• Directions for this task
Pick out each line of the records in which the word "BUTTON" appears.

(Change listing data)
◆ ◆ ◆ ◆ ◆
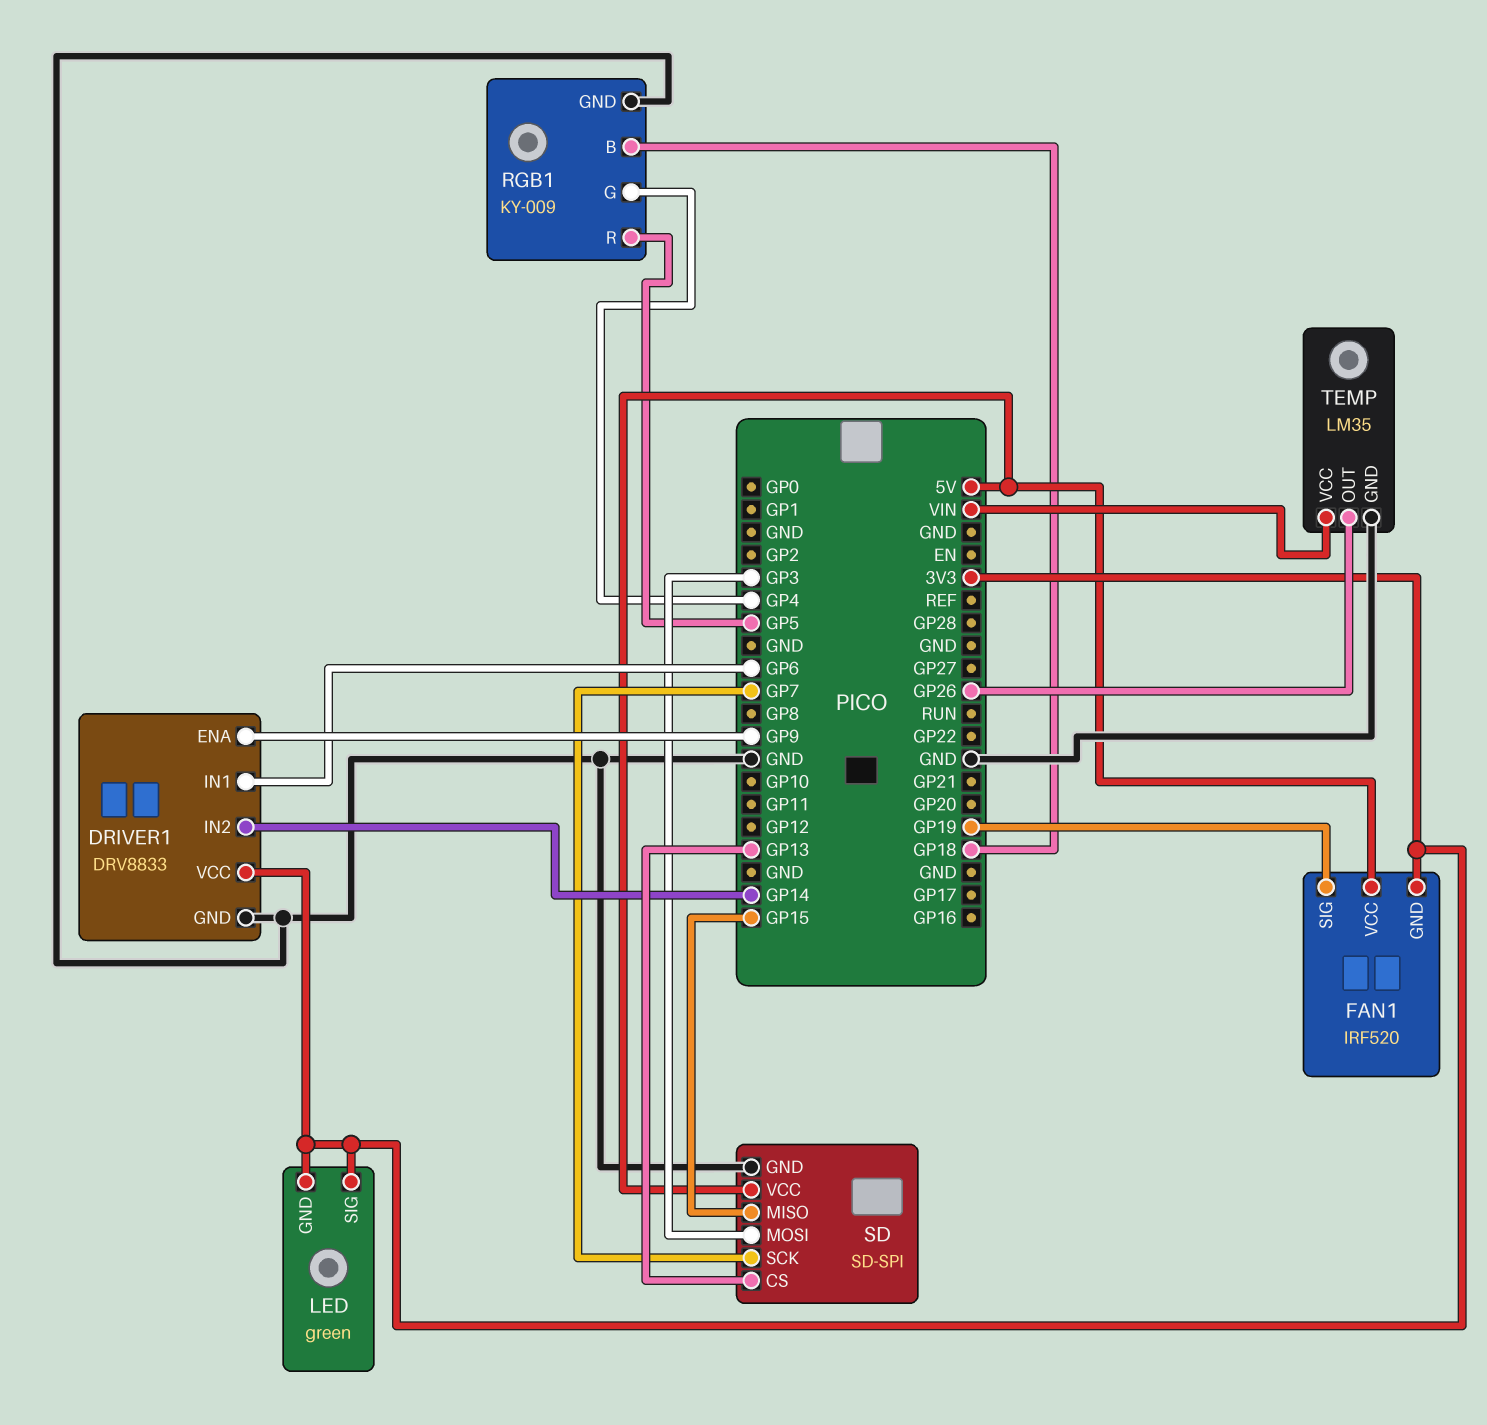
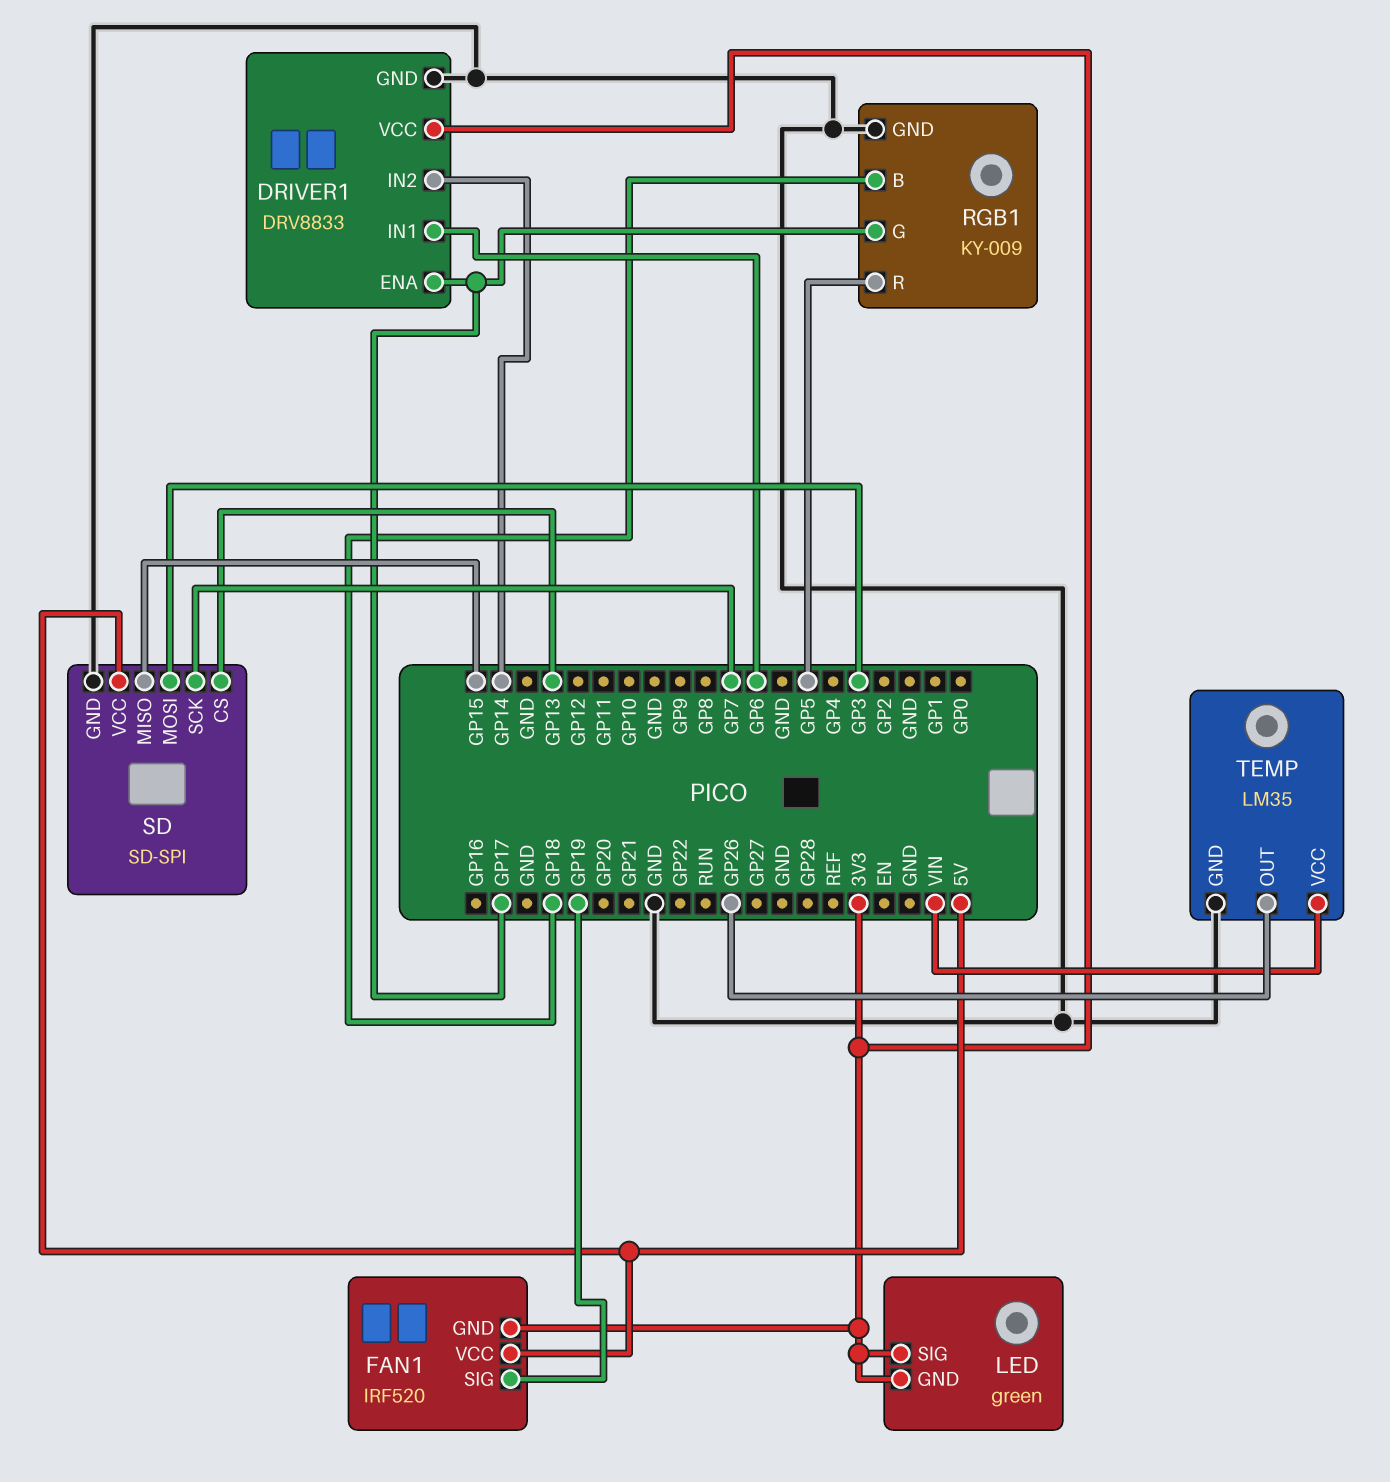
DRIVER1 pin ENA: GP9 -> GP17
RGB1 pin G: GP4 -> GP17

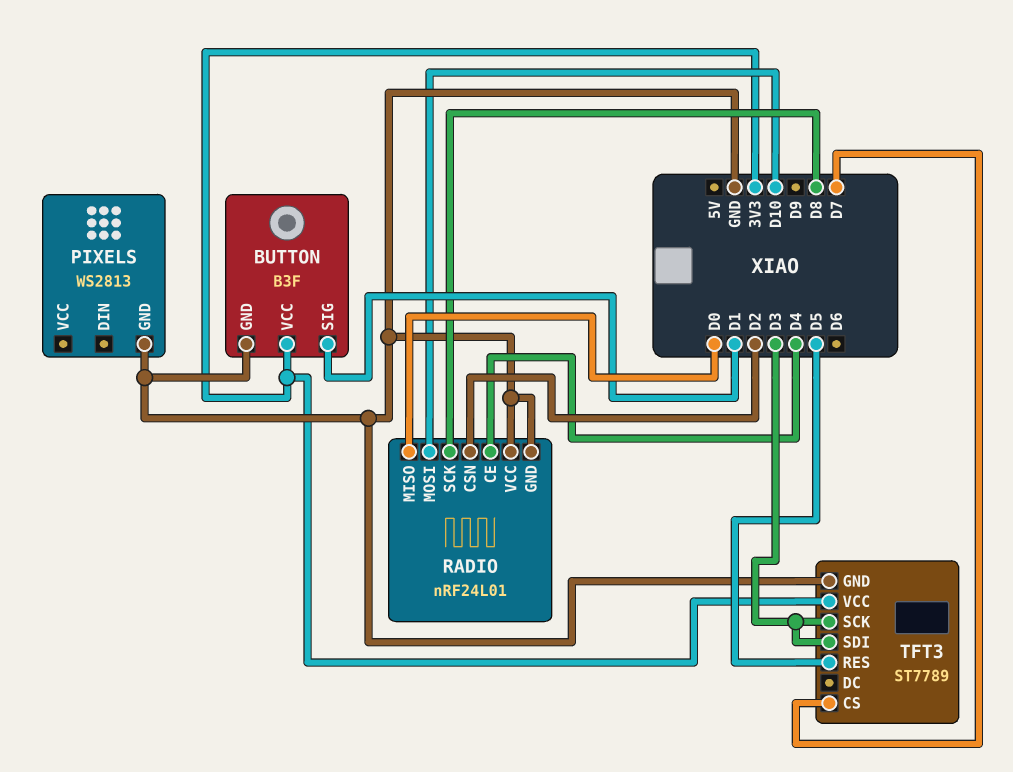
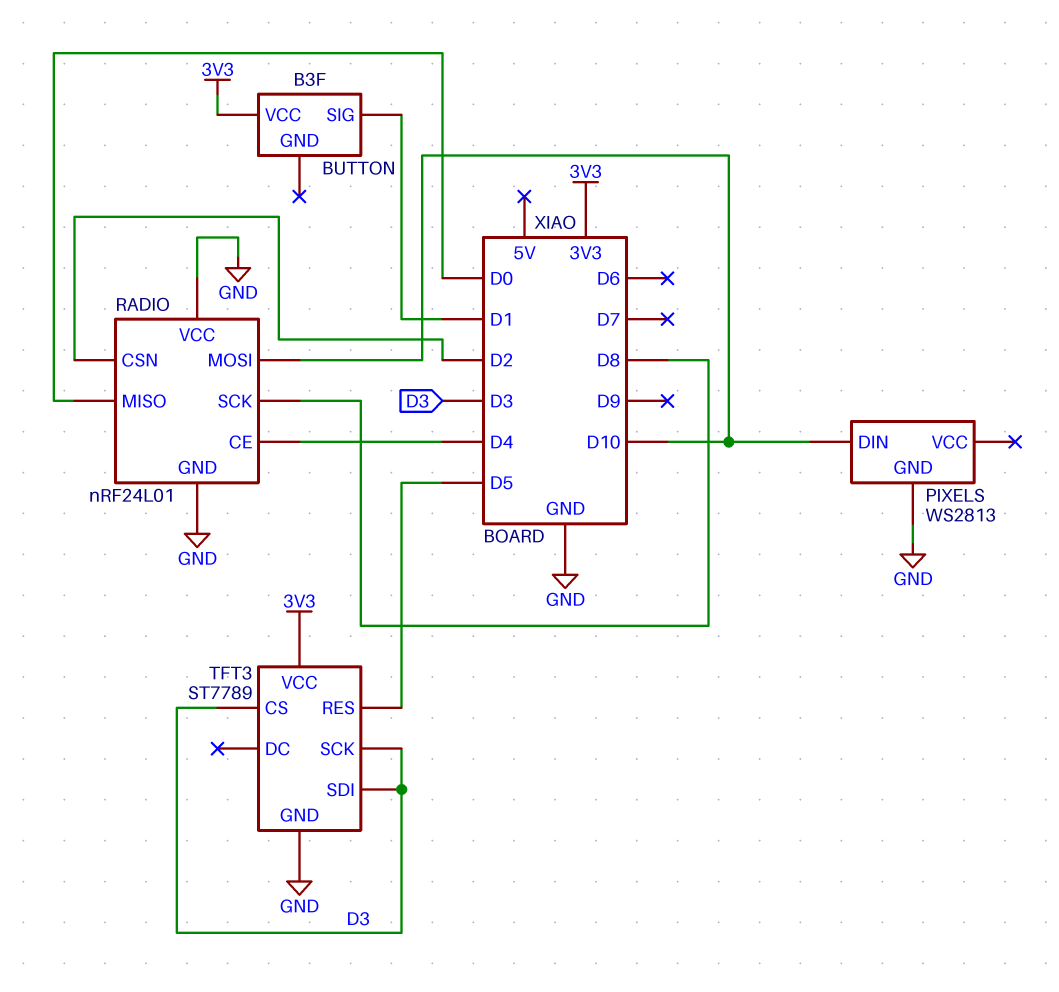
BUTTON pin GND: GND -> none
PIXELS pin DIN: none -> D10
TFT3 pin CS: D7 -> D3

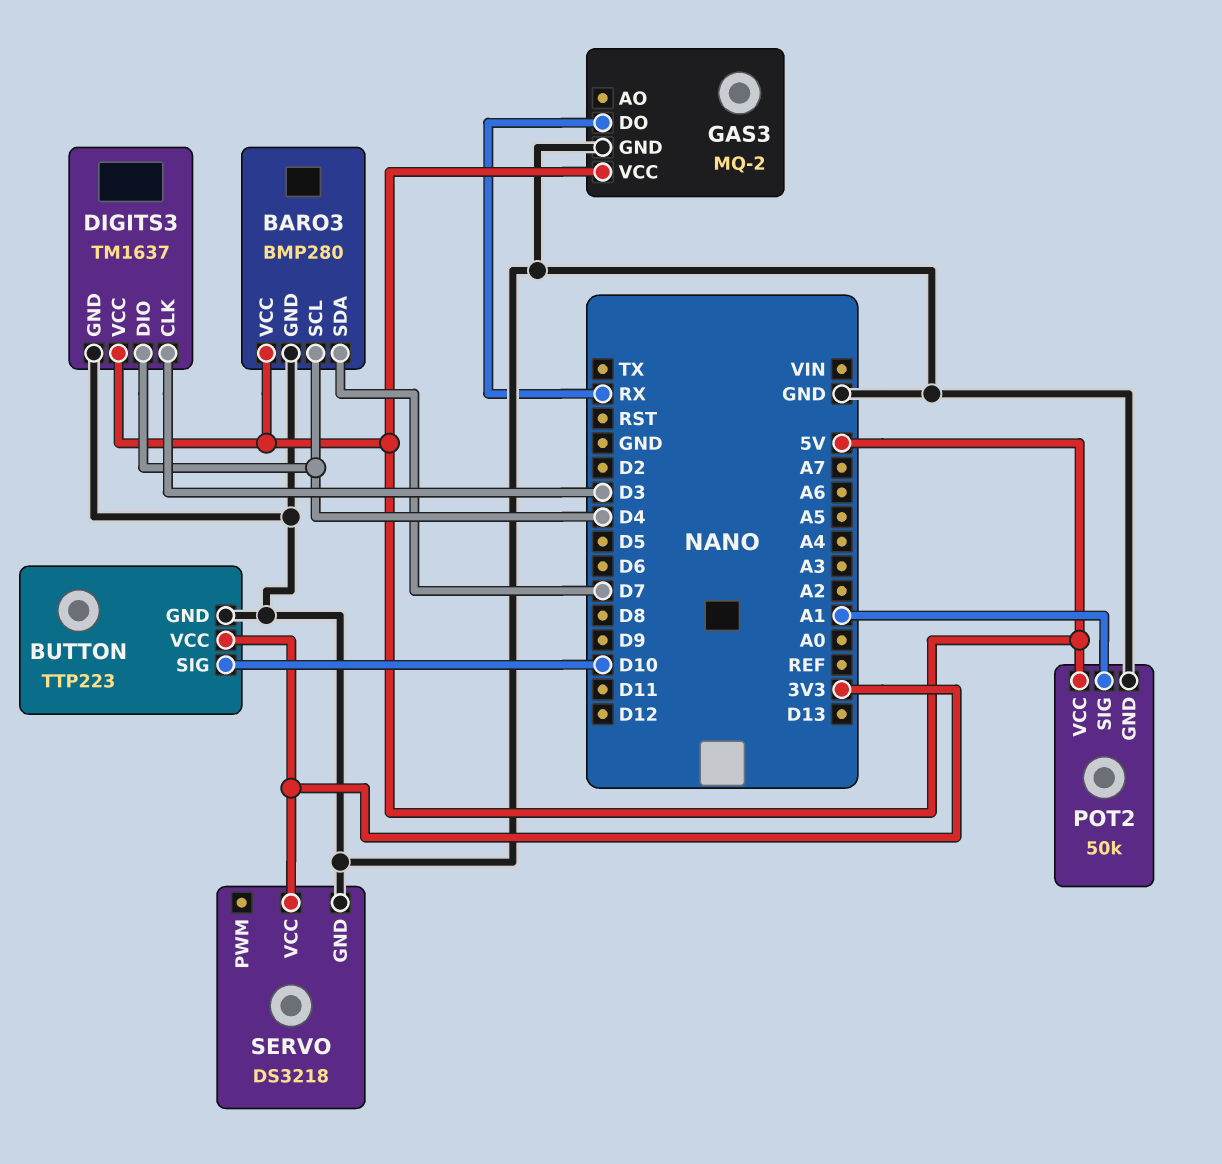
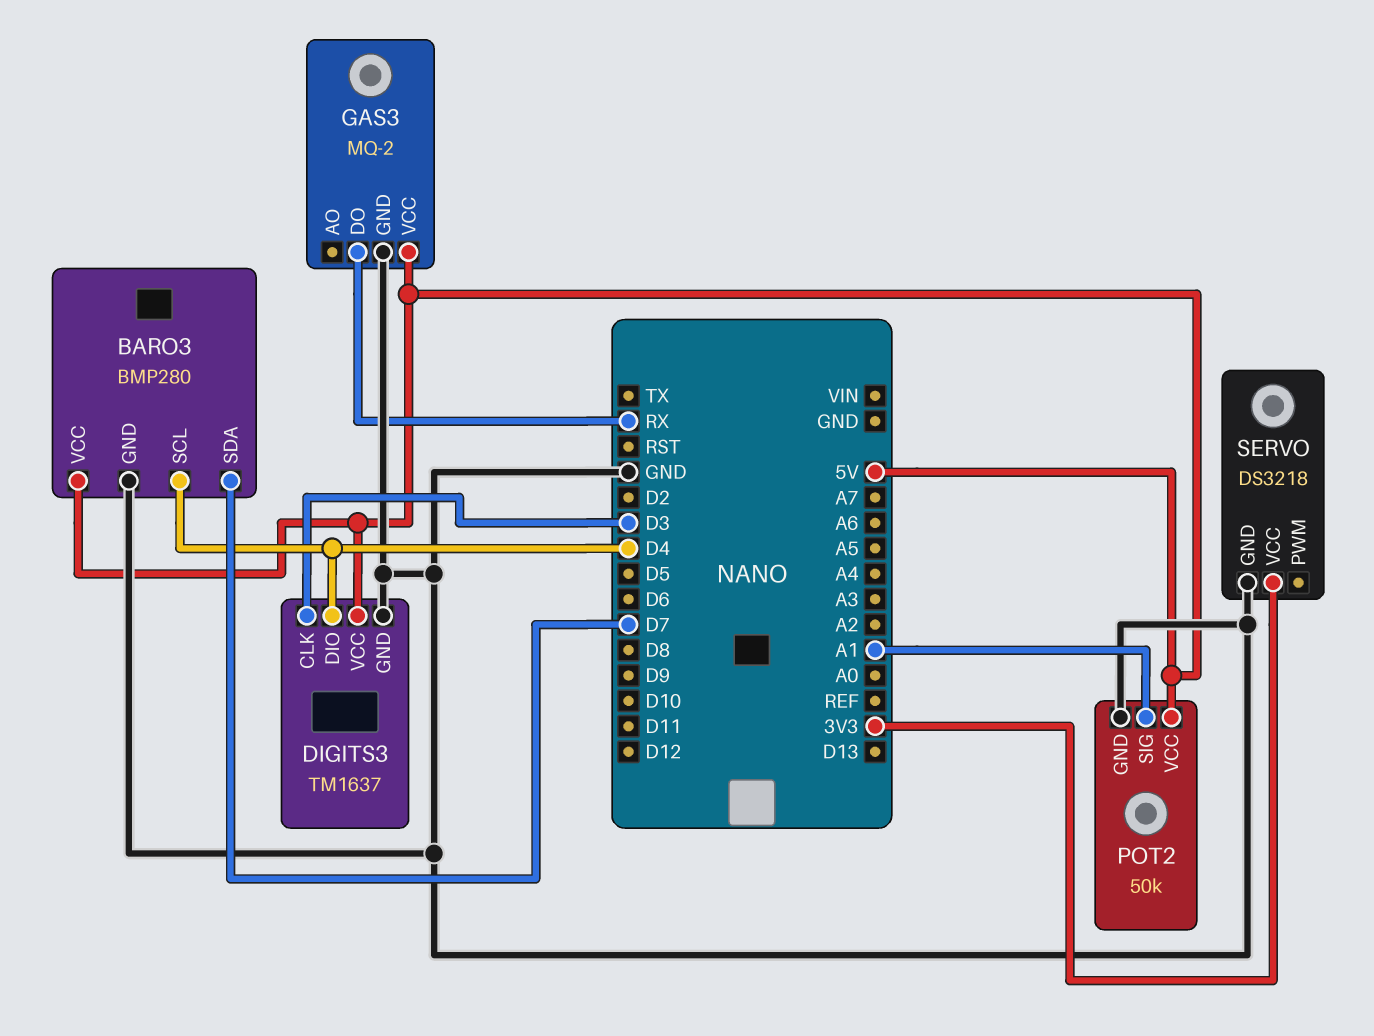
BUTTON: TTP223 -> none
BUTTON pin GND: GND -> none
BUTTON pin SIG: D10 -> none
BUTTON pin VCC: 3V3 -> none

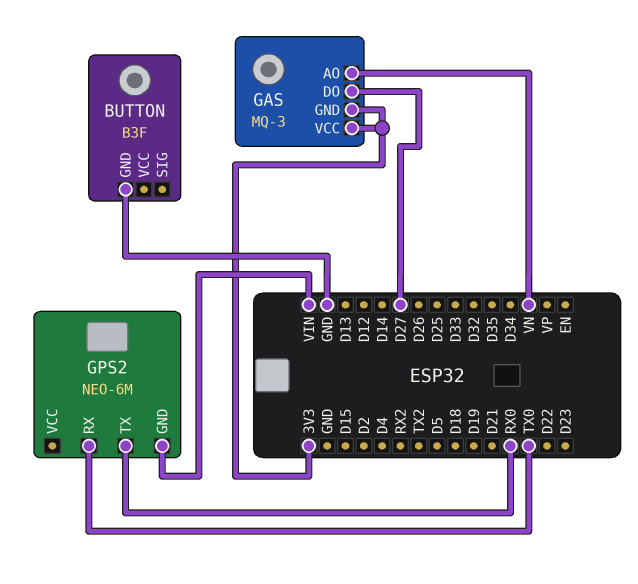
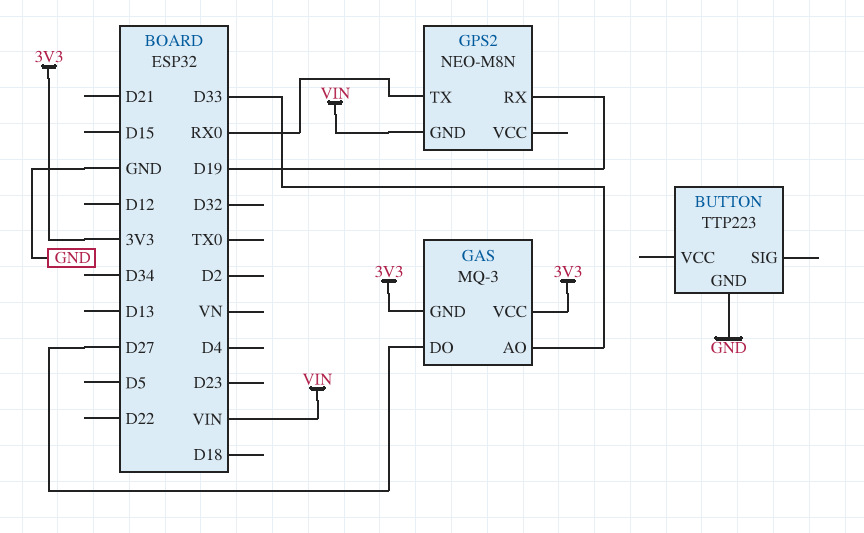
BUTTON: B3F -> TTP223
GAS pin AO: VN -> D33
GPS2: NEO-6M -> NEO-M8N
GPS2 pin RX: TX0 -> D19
◆ ◆ ◆ ◆ ◆
• Answer space
BUTTON pin GND: GND -> none
BUTTON: TTP223 -> none
BUTTON pin GND: GND -> none
BUTTON pin SIG: D10 -> none
BUTTON pin VCC: 3V3 -> none
BUTTON: B3F -> TTP223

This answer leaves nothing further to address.